**Edit tracking data**
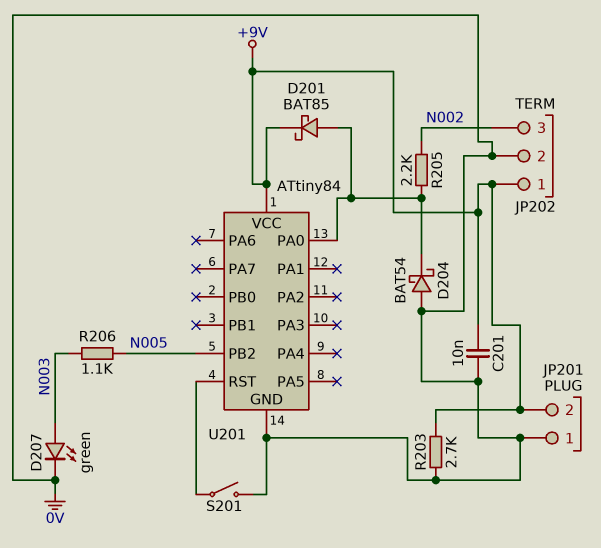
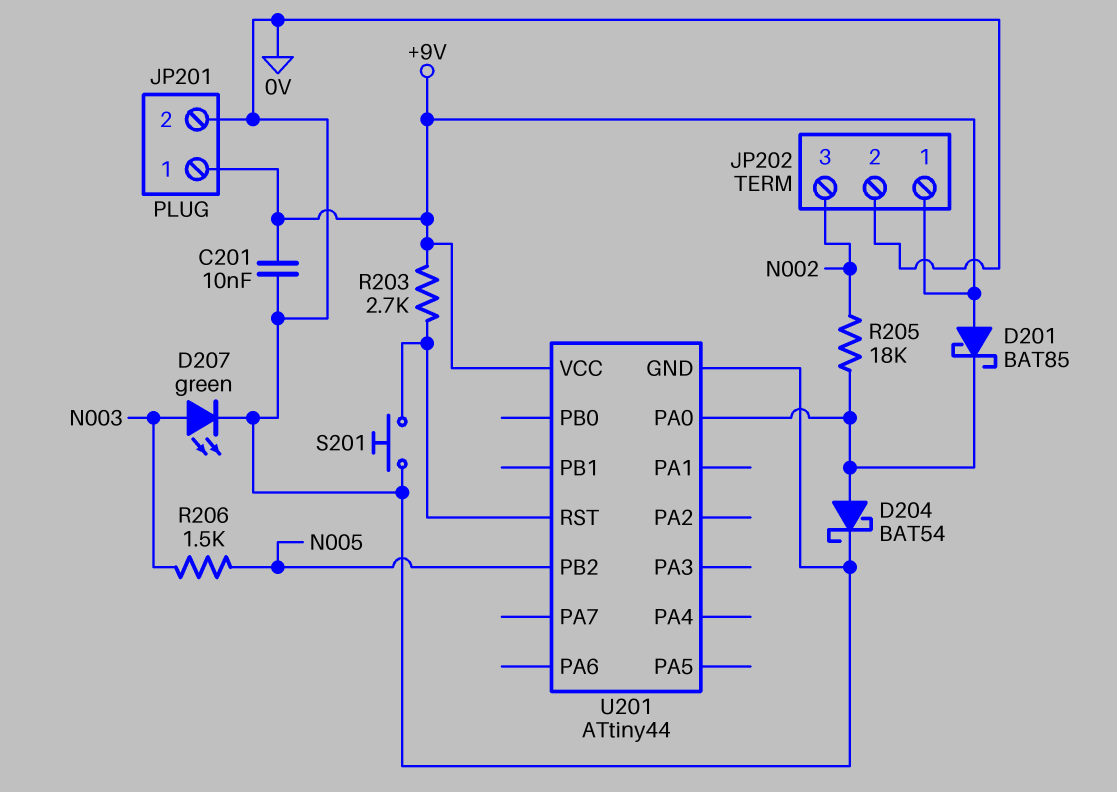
D201: schottky BAT85 (A U201/PA0, K +9V) -> schottky BAT85 (A +9V, K U201/PA0)
D204: schottky BAT54 (A 0V, K U201/PA0) -> schottky BAT54 (A U201/PA0, K 0V)
JP201 pin 1: 0V -> +9V
JP201 pin 2: +9V -> 0V
R203: 2.7k (+9V, 0V) -> 2.7k (+9V, U201/RST)
R205: 2.2k (N002, U201/PA0) -> 18k (N002, U201/PA0)
R206: 1.1k (N003, N005) -> 1.5k (N003, N005)
S201: switch (0V, U201/RST) -> button (0V, U201/RST)
U201: ATtiny84 -> ATtiny44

**Brief**
Starting at the line that contains "R206: 1.1k (N003, N005) -> 1.5k (N003, N005)", retype each remaining line of the records exactly; that line and the last line are both included.

**Response box**
R206: 1.1k (N003, N005) -> 1.5k (N003, N005)
S201: switch (0V, U201/RST) -> button (0V, U201/RST)
U201: ATtiny84 -> ATtiny44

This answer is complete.